# EXERCISE REQUIREMENTS
Please give back word for word the lines of the material below between the line containing "[489,19,550,68] to [270,160,340,228]" and the line containing "[344,281,368,344] to [618,434,663,497]", inclusive.
-- TASK MATERIAL follows --
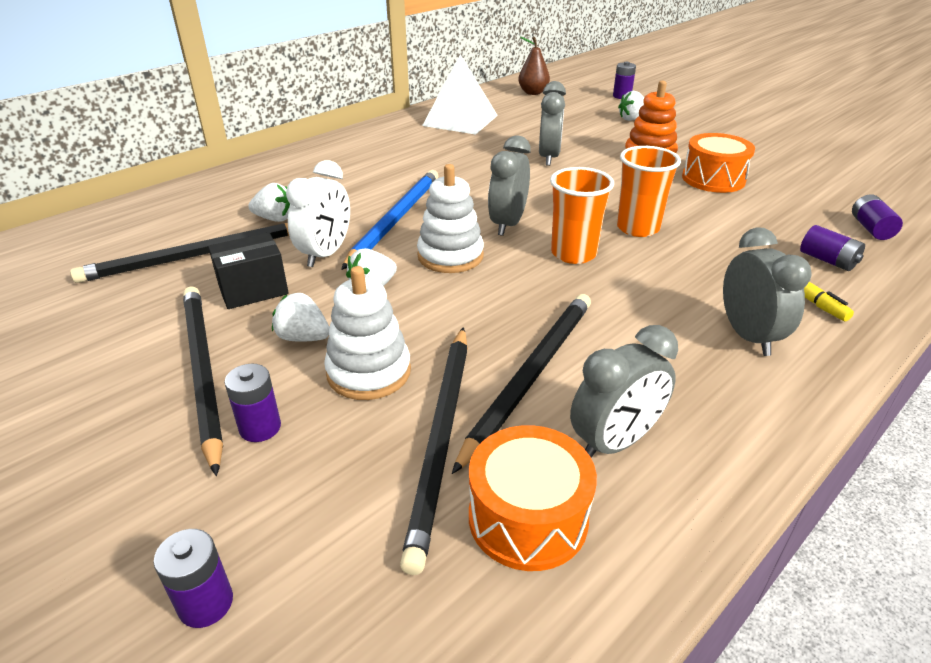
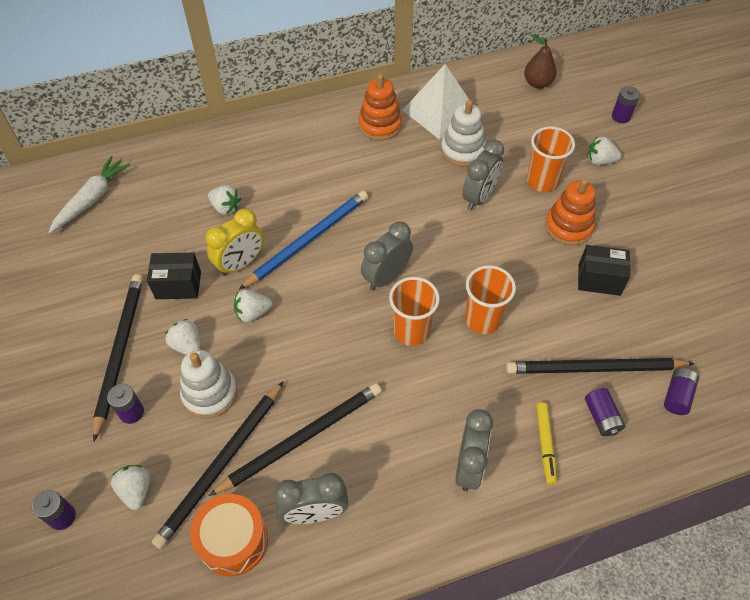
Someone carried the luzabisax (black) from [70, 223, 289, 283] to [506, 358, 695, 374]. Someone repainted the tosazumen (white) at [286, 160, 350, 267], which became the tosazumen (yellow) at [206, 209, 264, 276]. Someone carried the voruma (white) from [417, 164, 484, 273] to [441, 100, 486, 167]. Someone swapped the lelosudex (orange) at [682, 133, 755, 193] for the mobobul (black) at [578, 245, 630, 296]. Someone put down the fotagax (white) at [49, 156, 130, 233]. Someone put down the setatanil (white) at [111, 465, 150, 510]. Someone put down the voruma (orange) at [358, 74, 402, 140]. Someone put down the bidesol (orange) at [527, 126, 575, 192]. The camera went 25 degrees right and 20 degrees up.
-- TASK MATERIAL concluded --
-- TASK MATERIAL follows --
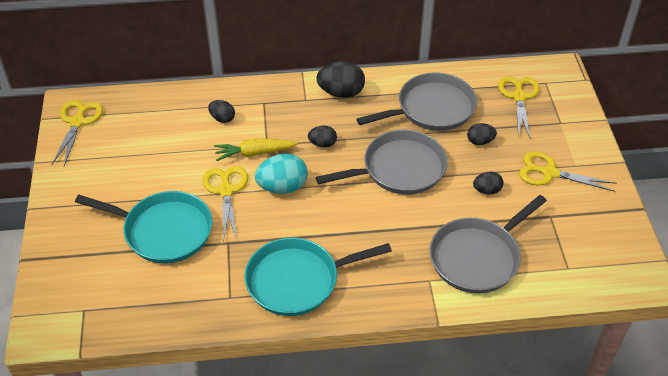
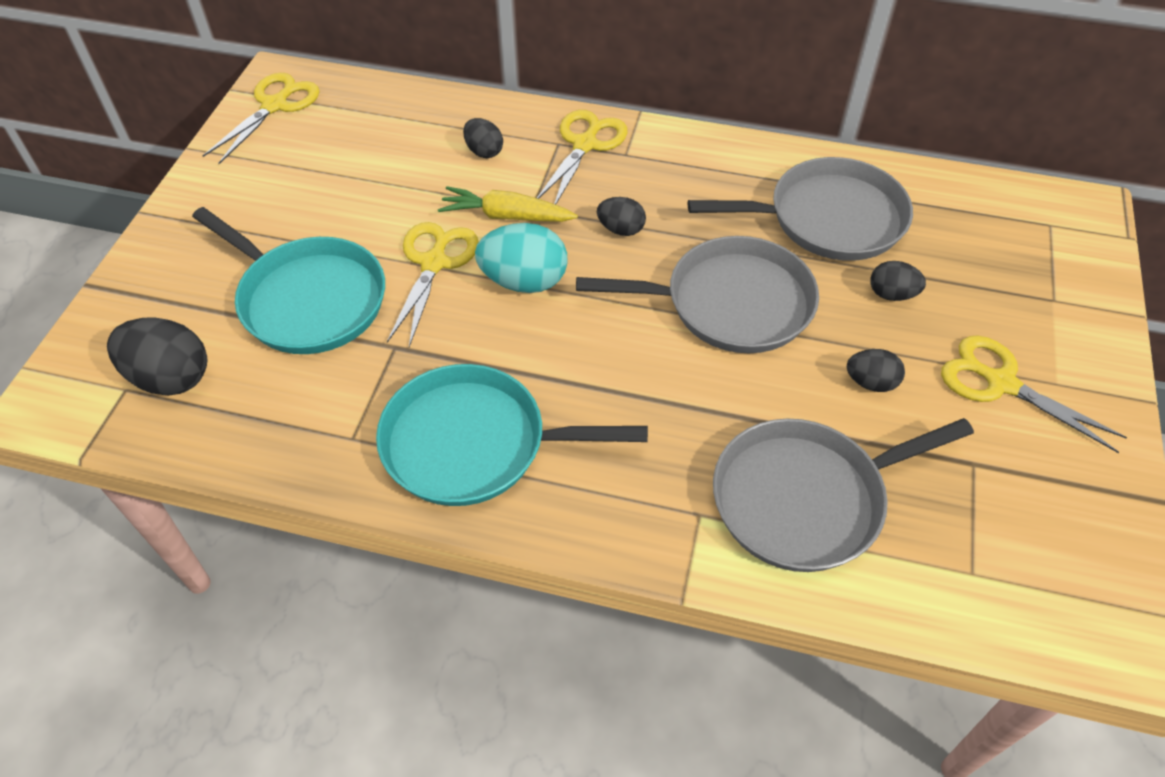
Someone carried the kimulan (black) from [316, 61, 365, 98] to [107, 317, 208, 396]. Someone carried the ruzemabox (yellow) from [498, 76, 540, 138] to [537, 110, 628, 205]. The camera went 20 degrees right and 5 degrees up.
-- TASK MATERIAL concluded --
-- TASK MATERIAL follows --
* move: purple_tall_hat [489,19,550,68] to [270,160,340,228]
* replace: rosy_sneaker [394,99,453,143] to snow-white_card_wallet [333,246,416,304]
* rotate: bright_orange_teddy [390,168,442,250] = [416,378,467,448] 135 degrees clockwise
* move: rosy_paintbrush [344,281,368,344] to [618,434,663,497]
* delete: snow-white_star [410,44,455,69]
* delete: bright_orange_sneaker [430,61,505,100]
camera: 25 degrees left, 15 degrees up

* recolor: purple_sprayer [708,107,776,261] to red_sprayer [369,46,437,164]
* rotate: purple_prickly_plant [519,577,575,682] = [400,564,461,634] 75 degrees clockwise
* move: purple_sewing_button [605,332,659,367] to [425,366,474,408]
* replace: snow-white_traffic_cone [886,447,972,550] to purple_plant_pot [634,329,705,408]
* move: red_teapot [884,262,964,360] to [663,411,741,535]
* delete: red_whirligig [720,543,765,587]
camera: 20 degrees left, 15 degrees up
-- TASK MATERIAL concluded --
# ANSWER SECTION
* move: purple_tall_hat [489,19,550,68] to [270,160,340,228]
* replace: rosy_sneaker [394,99,453,143] to snow-white_card_wallet [333,246,416,304]
* rotate: bright_orange_teddy [390,168,442,250] = [416,378,467,448] 135 degrees clockwise
* move: rosy_paintbrush [344,281,368,344] to [618,434,663,497]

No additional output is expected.